Collected data
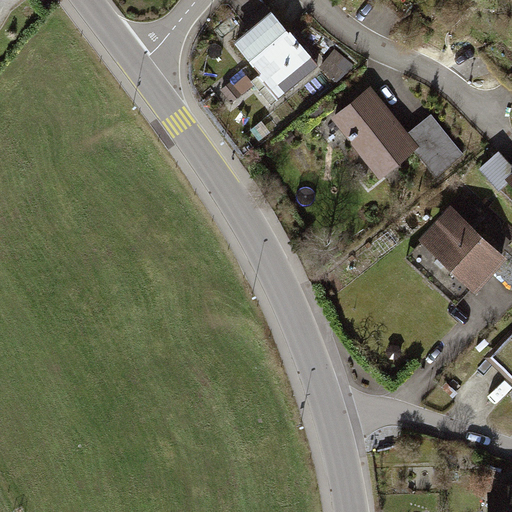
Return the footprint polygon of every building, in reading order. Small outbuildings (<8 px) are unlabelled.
[(270,10),(235,40),(282,94),(317,65),(270,10)] [(338,55),(322,67),(334,82),(344,75),(346,65),(338,55)] [(232,84),(224,90),(232,101),(240,94),(232,84)] [(373,90),(335,120),(381,176),(418,146),(441,175),(464,156),(432,115),(408,134),(373,90)] [(498,191),(511,180),(511,181),(511,165),(500,153),(480,171),(498,191)] [(464,196),(406,259),(458,306),(505,255),(476,230),(488,217),(464,196)] [(511,335),(511,334),(490,356),(511,377),(511,335)] [(496,488),(487,489),(488,511),(511,511),(511,480),(496,481),(496,488)]
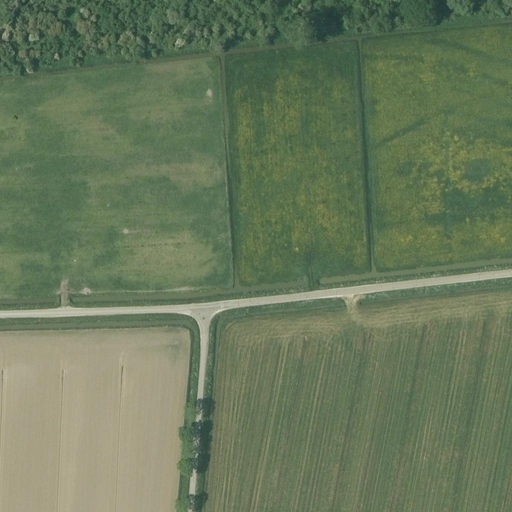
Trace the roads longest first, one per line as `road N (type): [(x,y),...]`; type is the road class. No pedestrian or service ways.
road 1 (unclassified): [(213,314),(511,281)]
road 2 (unclassified): [(0,325),(213,314)]
road 3 (unclassified): [(196,511),(213,314)]
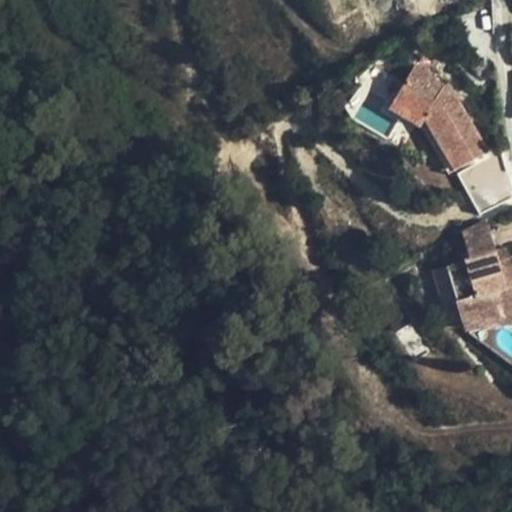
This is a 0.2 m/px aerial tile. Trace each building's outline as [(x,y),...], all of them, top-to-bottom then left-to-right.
[(454,170),(487,152),(455,98),(451,101),(441,88),(443,85),(432,79),(428,71),(425,68),(415,66),(394,101),(424,118),(454,170)] [(455,98),(446,83),(443,85),(441,88),(451,101),(455,98)] [(389,109),(420,127),(424,118),(394,101),(389,109)] [(454,170),(424,118),(420,127),(447,174),(454,170)] [(477,213),(511,196),(511,192),(496,158),(460,175),(477,213)] [(511,301),(511,265),(499,269),(494,252),(485,221),(461,233),(469,259),(445,266),(468,337),(487,329),(483,318),(510,307),(508,303),(511,301)] [(511,260),(507,249),(494,252),(499,269),(511,265),(511,260)]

What you have to do: Copy out all of the lines above word for word, omitting the pictures.

Answer to this problem:
Return the footprint polygon of every building, in reading order. Small outbuildings (<8 px) are unlabelled.
[(270,10),(235,40),(282,94),(317,65),(270,10)] [(338,55),(322,67),(334,82),(344,75),(346,65),(338,55)] [(232,84),(224,90),(232,101),(240,94),(232,84)] [(373,90),(335,120),(381,176),(418,146),(441,175),(464,156),(432,115),(408,134),(373,90)] [(498,191),(511,180),(511,181),(511,165),(500,153),(480,171),(498,191)] [(464,196),(406,259),(458,306),(505,255),(476,230),(488,217),(464,196)] [(511,335),(511,334),(490,356),(511,377),(511,335)] [(496,488),(487,489),(488,511),(511,511),(511,480),(496,481),(496,488)]
Trace the roads longest first, one per line as `road N (type): [(x,y),...]`; type is the road class. No pedestrian or service ways.
road 1 (unclassified): [(213,314),(511,281)]
road 2 (unclassified): [(0,325),(213,314)]
road 3 (unclassified): [(196,511),(213,314)]
This is a 0.2 m/px aerial tile. Trace each building's outline as [(x,y),...], all of them, top-to-bottom then left-to-right.
[(454,170),(487,152),(455,98),(451,101),(441,88),(443,85),(432,79),(428,71),(425,68),(415,66),(394,101),(424,118),(454,170)] [(455,98),(446,83),(443,85),(441,88),(451,101),(455,98)] [(389,109),(420,127),(424,118),(394,101),(389,109)] [(454,170),(424,118),(420,127),(447,174),(454,170)] [(477,213),(511,196),(511,192),(496,158),(460,175),(477,213)] [(511,301),(511,265),(499,269),(494,252),(485,221),(461,233),(469,259),(445,266),(468,337),(487,329),(483,318),(510,307),(508,303),(511,301)] [(511,260),(507,249),(494,252),(499,269),(511,265),(511,260)]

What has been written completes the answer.